- **DATA SHOWN**:
+ + +
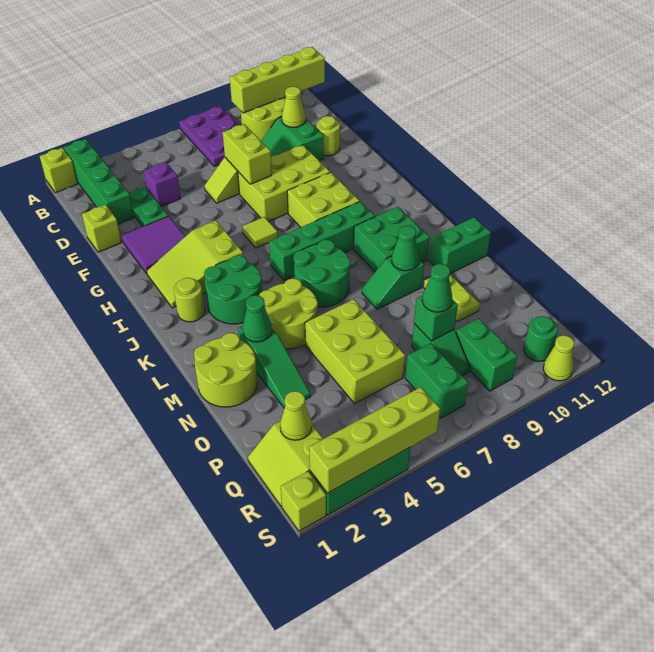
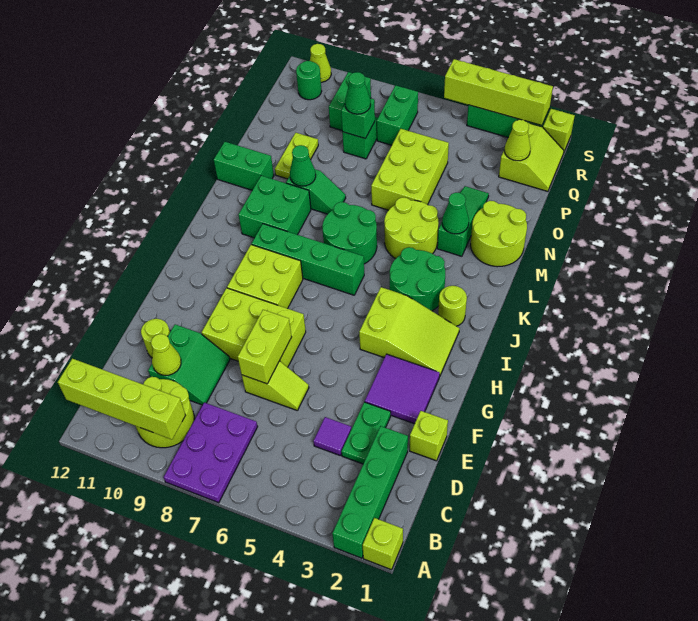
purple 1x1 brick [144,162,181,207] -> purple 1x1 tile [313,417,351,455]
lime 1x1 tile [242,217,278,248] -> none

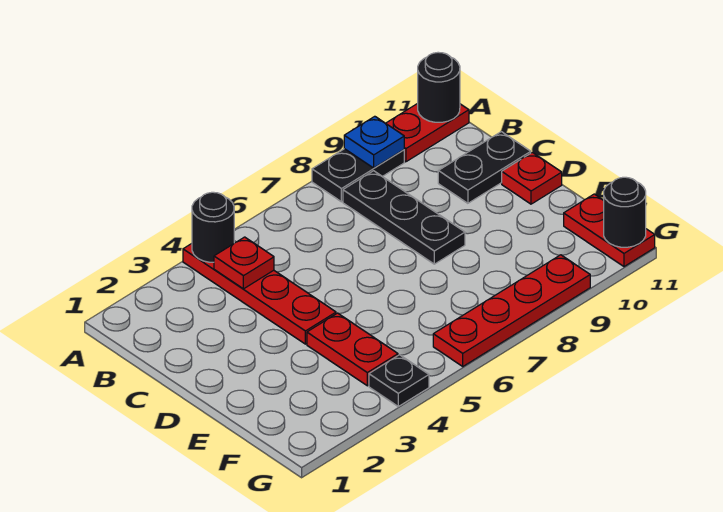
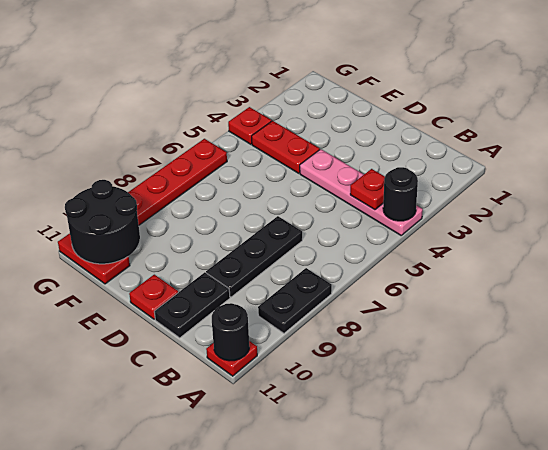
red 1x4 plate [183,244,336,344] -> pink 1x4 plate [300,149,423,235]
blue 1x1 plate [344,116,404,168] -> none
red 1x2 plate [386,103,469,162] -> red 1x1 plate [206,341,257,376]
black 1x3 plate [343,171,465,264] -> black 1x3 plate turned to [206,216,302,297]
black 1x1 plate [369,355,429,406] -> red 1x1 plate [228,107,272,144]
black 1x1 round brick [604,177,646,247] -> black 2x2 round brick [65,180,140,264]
+ + +
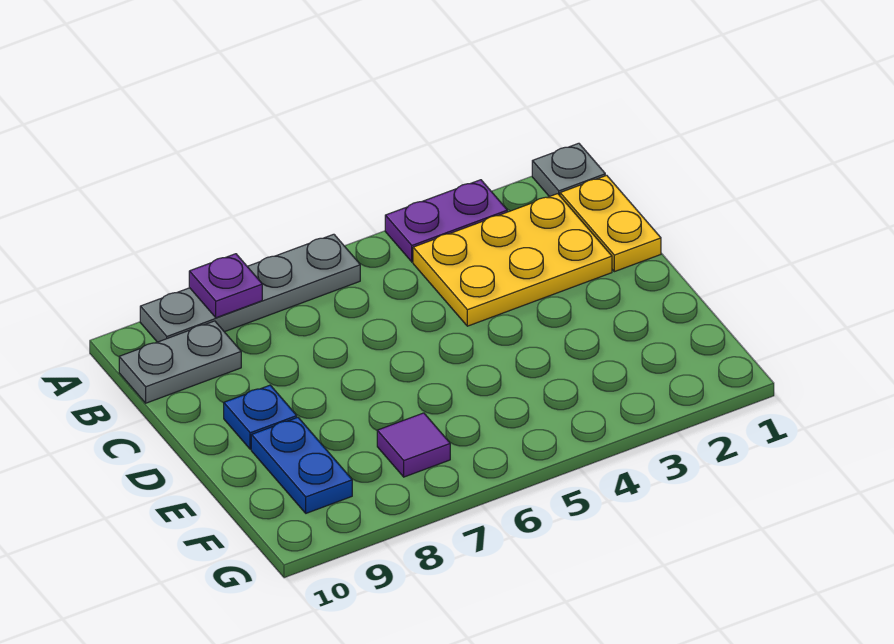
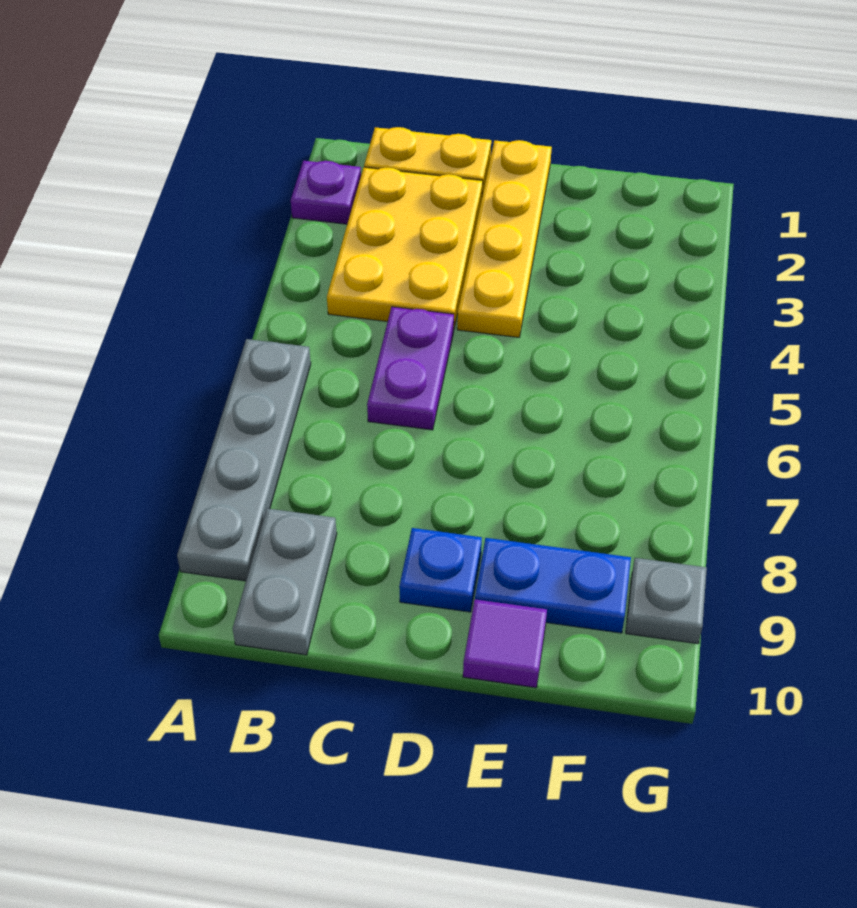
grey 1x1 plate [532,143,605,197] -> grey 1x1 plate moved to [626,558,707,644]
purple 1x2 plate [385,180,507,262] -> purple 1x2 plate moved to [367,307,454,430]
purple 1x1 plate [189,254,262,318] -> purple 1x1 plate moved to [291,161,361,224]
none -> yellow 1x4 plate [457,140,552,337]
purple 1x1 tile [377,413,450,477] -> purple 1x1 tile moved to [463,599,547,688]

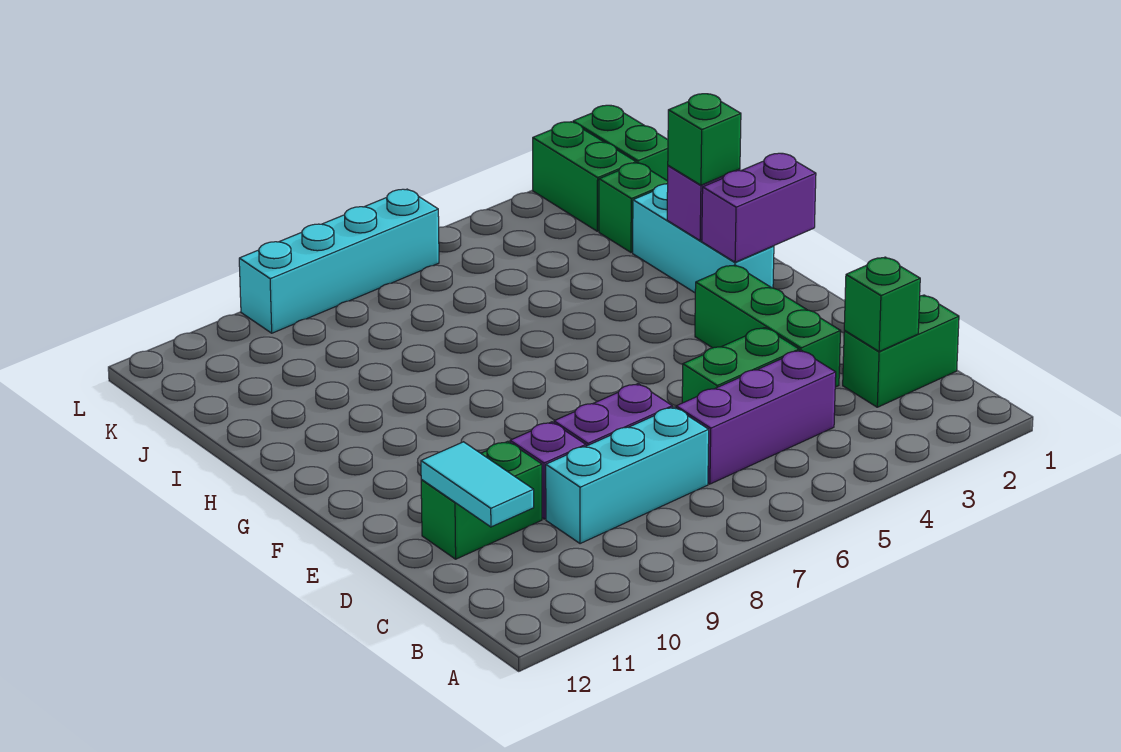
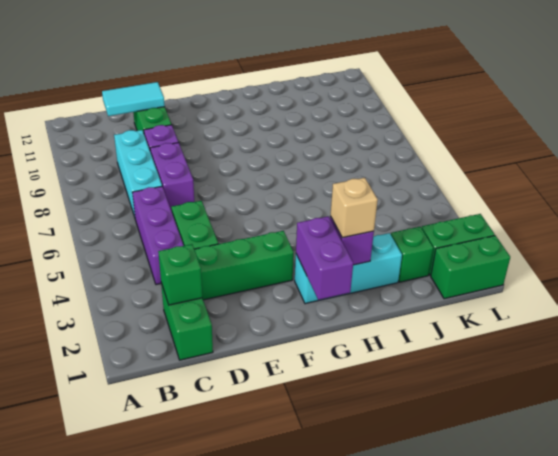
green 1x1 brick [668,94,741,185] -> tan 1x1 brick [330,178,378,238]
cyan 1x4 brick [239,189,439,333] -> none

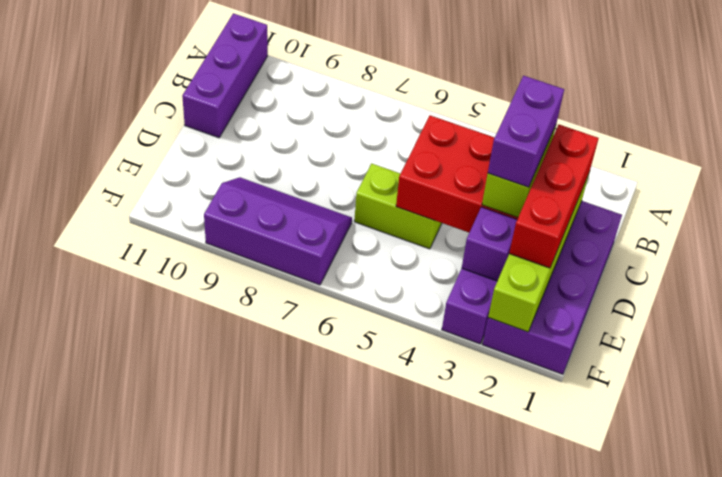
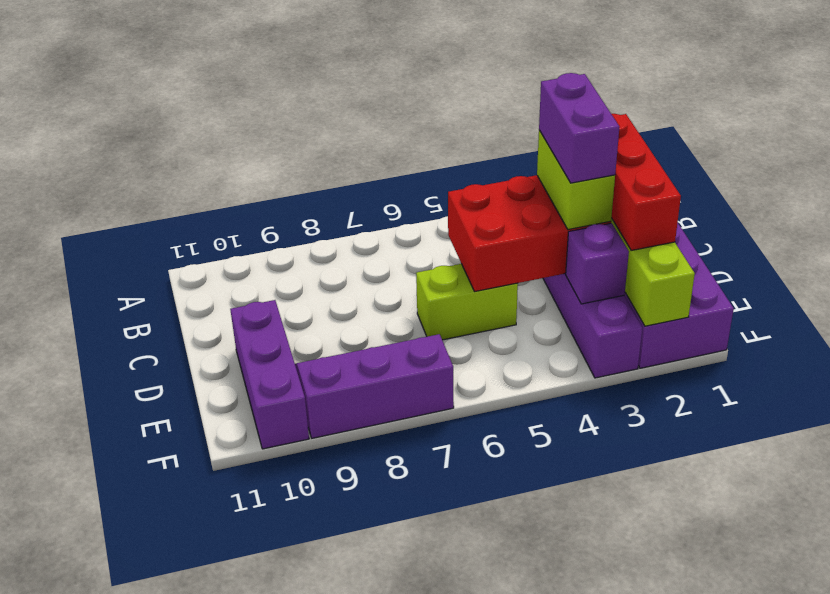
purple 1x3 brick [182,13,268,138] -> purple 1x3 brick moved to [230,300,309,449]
+ + +
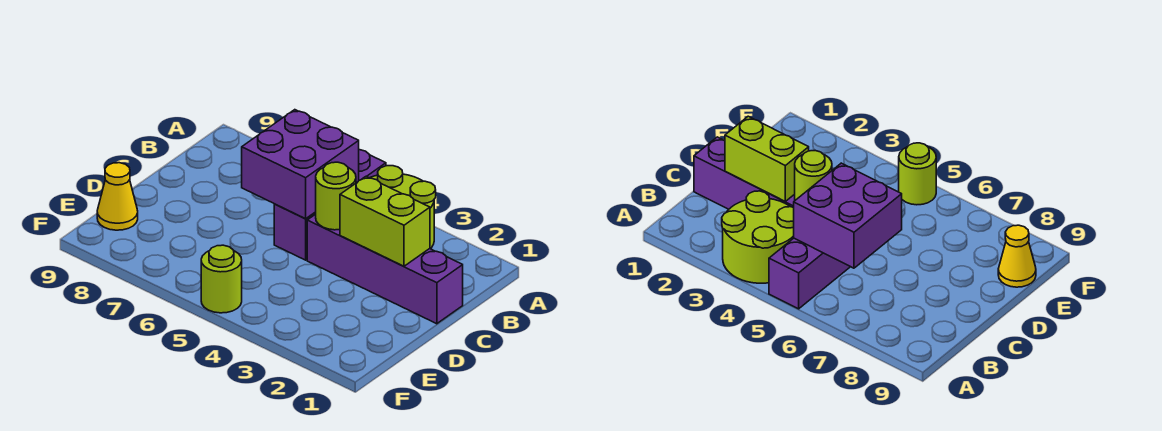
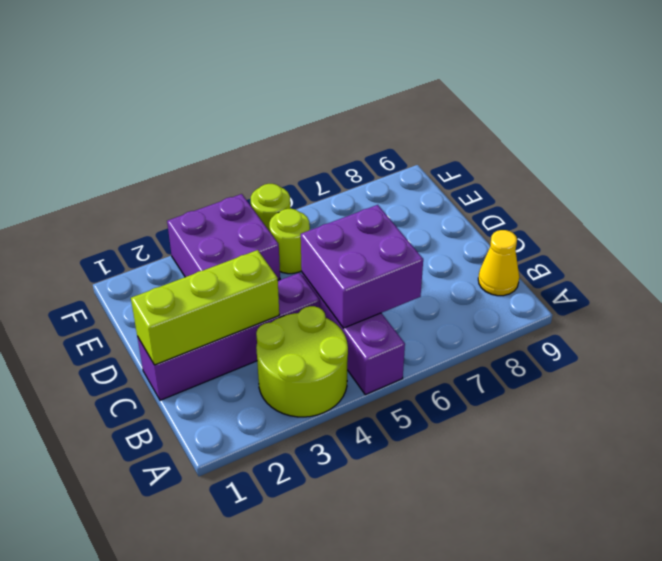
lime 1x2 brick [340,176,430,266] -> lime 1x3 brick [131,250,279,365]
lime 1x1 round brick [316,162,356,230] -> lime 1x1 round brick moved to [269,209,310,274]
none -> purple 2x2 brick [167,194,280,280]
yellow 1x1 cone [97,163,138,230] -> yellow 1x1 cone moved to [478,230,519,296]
+ + +
- **PROBLEM REQUIREMENTS**: In the listing above, find the line with "lime 1x2 brick" and the line with "yellow 1x1 cone [97,163,138,230]", then print exactly those two lines and every line between them, and nothing more.

- **RESPONSE TO THIS TASK**:
lime 1x2 brick [340,176,430,266] -> lime 1x3 brick [131,250,279,365]
lime 1x1 round brick [316,162,356,230] -> lime 1x1 round brick moved to [269,209,310,274]
none -> purple 2x2 brick [167,194,280,280]
yellow 1x1 cone [97,163,138,230] -> yellow 1x1 cone moved to [478,230,519,296]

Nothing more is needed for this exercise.